→ Problem requirements
Word for word, copy the line that contains "red goblet: 7 -> 6" and each line after it in the data below. Pictures stay out of the copy.

(Records contained in a dataset)

════════════════════

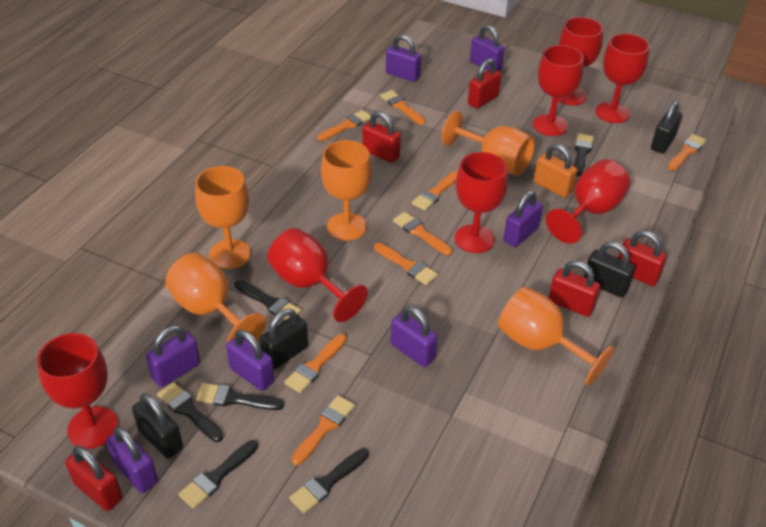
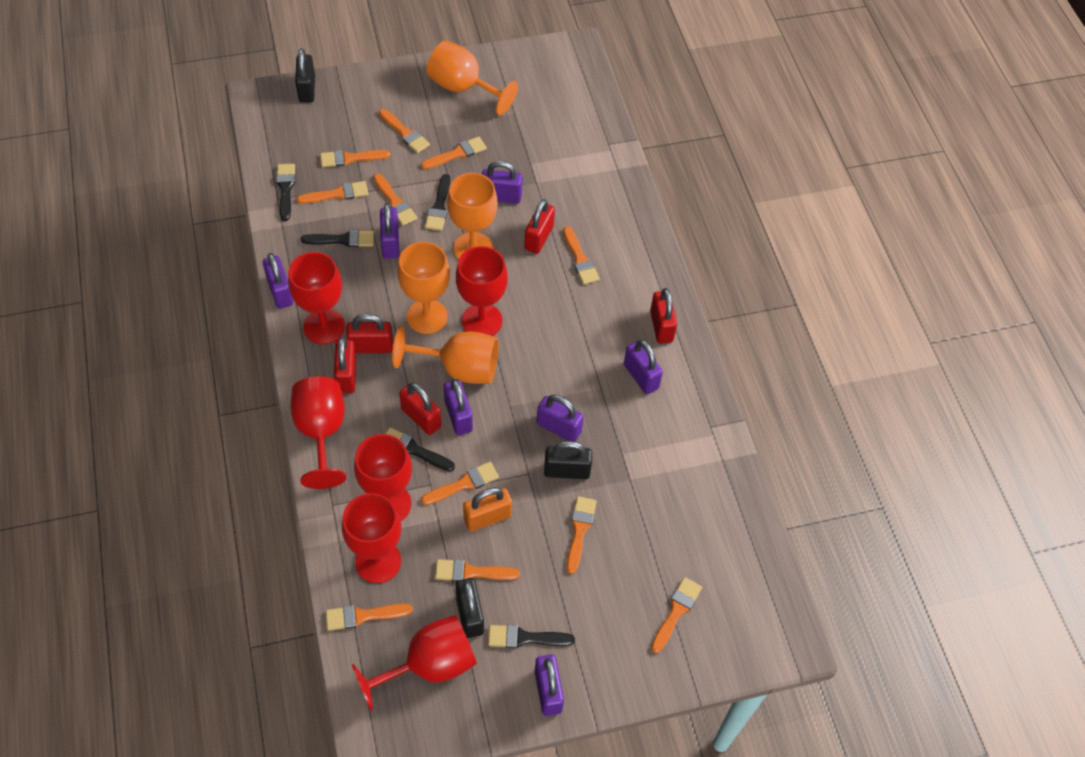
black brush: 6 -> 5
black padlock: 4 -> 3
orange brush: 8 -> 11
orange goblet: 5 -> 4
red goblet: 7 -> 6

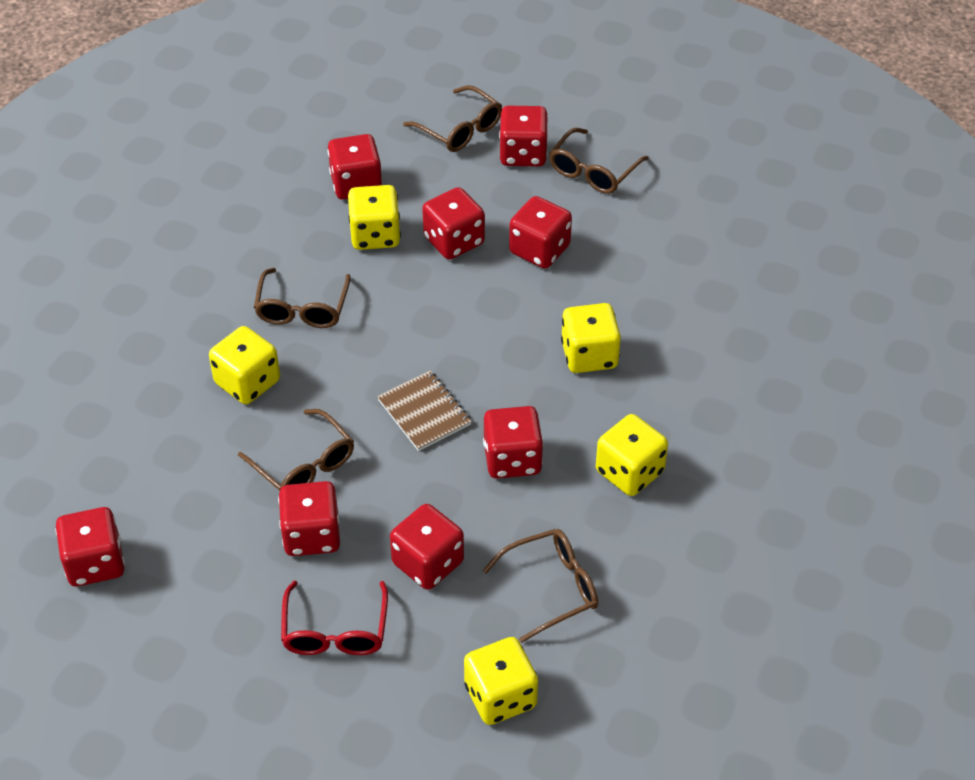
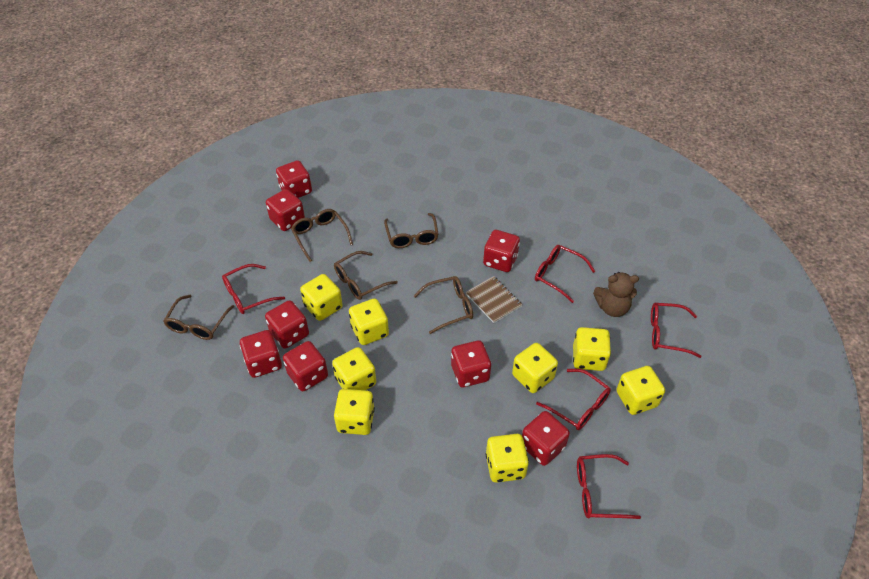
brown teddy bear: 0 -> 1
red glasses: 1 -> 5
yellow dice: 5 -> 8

════════════════════

→ Result
red goblet: 7 -> 6

brown teddy bear: 0 -> 1
red glasses: 1 -> 5
yellow dice: 5 -> 8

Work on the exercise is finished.